▶ **Work instructions**
Please find the lines in the following records that hold "NAND", and copy them.
-- -- --
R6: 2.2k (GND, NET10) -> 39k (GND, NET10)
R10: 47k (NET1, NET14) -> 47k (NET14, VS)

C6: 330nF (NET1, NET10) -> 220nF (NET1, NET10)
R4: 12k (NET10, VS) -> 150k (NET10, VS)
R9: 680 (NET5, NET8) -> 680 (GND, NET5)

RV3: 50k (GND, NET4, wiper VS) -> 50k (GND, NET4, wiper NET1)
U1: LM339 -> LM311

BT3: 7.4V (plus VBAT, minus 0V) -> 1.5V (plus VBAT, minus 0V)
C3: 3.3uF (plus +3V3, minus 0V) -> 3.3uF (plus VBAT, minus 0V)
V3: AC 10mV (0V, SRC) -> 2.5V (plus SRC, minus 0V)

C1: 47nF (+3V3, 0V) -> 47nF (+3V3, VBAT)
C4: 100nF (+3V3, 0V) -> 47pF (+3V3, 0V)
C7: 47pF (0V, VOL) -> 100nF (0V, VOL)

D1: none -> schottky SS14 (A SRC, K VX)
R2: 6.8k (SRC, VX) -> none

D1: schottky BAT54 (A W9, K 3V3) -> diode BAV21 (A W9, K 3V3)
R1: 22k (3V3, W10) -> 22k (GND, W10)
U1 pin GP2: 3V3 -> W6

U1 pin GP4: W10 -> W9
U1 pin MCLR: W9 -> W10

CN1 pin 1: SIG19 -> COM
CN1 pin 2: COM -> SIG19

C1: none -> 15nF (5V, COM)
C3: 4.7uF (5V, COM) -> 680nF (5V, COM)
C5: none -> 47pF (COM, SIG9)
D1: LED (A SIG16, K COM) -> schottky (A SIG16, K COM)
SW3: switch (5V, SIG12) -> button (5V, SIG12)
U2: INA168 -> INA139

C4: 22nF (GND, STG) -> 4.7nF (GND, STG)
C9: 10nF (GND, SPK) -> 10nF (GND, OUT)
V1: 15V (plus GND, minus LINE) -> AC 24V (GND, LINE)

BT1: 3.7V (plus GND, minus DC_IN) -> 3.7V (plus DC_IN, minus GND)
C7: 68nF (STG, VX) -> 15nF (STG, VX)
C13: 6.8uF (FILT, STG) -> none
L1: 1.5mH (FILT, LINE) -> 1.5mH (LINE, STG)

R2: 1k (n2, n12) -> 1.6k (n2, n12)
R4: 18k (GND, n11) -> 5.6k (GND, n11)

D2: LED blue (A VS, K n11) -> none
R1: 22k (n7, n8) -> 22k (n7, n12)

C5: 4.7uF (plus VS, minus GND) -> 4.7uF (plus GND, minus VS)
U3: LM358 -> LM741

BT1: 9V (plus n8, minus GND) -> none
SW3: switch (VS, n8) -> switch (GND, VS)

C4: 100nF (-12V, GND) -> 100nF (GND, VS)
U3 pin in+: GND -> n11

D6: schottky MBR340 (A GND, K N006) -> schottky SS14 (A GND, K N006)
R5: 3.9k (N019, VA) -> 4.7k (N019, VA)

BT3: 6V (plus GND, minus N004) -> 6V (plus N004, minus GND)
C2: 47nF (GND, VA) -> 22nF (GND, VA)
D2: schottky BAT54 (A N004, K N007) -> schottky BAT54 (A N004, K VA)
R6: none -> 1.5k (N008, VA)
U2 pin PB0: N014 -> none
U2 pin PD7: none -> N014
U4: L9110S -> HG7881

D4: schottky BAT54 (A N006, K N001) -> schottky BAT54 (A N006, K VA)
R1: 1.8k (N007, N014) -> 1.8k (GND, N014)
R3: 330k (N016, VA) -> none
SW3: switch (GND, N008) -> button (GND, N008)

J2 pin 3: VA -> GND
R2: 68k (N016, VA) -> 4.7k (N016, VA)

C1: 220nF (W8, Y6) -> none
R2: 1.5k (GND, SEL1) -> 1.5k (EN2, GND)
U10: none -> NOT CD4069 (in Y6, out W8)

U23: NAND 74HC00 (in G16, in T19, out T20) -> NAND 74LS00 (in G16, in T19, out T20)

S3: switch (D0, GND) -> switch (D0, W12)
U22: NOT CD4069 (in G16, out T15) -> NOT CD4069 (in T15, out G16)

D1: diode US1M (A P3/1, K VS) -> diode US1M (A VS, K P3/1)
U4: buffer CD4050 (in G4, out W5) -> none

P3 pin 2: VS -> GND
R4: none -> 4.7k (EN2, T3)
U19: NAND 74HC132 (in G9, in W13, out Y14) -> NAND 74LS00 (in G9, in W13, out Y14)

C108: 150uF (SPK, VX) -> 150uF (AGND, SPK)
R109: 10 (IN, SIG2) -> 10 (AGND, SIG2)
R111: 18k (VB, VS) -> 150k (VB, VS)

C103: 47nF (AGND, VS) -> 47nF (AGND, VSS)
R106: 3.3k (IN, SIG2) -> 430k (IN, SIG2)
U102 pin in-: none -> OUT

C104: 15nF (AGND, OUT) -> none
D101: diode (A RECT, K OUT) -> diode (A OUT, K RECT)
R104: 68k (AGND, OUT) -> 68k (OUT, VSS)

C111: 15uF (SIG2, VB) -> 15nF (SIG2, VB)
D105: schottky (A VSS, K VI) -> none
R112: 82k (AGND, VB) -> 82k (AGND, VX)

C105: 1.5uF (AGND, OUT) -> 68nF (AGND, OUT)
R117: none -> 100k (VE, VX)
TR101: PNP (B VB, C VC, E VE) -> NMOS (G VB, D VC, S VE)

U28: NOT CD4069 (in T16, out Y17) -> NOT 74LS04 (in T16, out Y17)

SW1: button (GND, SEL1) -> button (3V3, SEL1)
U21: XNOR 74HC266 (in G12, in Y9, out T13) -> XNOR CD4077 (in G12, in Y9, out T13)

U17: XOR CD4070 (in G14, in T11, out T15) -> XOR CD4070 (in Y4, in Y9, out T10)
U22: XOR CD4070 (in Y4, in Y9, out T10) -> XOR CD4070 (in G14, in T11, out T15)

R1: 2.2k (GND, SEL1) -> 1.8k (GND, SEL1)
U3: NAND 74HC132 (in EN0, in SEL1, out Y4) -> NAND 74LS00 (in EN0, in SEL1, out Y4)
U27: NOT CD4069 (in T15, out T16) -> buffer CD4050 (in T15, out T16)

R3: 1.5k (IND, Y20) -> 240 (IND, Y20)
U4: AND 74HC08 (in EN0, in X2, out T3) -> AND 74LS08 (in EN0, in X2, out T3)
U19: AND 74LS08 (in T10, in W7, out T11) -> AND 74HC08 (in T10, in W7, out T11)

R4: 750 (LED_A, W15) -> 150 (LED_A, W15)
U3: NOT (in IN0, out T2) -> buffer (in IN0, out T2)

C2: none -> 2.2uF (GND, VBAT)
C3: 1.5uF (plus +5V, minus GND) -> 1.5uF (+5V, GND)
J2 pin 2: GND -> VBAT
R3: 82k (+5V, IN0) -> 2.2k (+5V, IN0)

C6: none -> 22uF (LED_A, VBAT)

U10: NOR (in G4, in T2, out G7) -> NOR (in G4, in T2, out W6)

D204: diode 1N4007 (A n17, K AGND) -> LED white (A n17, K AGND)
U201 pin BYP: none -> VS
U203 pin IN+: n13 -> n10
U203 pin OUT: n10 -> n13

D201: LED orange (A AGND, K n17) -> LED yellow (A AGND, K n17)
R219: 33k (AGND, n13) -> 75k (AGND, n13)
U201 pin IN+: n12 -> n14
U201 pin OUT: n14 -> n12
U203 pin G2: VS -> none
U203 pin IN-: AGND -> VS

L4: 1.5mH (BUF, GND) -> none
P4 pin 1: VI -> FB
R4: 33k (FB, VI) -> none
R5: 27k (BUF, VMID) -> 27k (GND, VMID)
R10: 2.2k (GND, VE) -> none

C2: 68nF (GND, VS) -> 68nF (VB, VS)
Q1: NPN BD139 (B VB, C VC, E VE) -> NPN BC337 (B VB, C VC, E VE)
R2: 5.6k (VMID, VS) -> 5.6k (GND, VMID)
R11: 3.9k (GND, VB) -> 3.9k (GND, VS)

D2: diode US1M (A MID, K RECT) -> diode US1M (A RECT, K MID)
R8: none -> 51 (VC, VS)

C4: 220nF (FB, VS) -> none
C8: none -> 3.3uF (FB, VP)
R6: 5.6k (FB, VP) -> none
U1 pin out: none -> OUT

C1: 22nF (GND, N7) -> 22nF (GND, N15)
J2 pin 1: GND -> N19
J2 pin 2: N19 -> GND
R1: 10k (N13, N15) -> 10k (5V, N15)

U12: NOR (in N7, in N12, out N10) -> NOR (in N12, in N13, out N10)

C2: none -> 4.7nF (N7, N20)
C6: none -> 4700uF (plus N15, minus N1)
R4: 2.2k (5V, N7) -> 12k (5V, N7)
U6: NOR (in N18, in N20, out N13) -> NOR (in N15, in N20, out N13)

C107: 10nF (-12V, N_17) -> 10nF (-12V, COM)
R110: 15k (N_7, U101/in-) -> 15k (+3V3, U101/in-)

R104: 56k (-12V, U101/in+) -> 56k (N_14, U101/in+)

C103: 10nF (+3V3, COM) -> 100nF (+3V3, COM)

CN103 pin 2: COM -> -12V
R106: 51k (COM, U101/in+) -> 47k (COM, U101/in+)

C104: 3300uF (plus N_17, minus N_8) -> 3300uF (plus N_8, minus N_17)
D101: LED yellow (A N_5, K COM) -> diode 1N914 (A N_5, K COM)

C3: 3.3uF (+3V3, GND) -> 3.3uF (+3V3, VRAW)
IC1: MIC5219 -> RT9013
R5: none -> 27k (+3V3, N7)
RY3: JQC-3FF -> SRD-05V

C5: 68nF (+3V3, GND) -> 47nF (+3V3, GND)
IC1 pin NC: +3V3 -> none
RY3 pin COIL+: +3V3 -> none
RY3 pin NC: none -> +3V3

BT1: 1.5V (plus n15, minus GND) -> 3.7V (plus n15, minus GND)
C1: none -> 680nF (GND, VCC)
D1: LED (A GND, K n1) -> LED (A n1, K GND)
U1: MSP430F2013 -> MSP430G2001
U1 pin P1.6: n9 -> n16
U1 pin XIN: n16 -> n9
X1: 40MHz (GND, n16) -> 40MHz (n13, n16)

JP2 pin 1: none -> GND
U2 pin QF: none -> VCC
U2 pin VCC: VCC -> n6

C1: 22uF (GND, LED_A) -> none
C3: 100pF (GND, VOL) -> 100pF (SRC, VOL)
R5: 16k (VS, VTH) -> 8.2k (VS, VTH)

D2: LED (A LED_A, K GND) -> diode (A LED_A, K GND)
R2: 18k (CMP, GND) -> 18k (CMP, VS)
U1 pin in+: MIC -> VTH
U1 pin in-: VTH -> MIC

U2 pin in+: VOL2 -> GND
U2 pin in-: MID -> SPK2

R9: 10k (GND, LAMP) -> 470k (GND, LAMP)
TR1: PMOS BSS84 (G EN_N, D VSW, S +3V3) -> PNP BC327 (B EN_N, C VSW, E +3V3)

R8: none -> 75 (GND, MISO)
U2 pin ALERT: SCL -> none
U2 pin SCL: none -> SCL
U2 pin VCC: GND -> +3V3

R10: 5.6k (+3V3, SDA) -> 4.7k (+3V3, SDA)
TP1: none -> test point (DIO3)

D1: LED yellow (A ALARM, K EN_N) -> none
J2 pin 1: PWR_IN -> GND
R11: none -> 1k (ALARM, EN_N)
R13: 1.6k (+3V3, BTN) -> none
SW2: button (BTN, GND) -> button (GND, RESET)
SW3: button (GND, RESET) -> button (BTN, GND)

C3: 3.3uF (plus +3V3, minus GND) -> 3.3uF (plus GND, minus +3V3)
-- -- --
▶ **Completed exercise**
U23: NAND 74HC00 (in G16, in T19, out T20) -> NAND 74LS00 (in G16, in T19, out T20)
U19: NAND 74HC132 (in G9, in W13, out Y14) -> NAND 74LS00 (in G9, in W13, out Y14)
U3: NAND 74HC132 (in EN0, in SEL1, out Y4) -> NAND 74LS00 (in EN0, in SEL1, out Y4)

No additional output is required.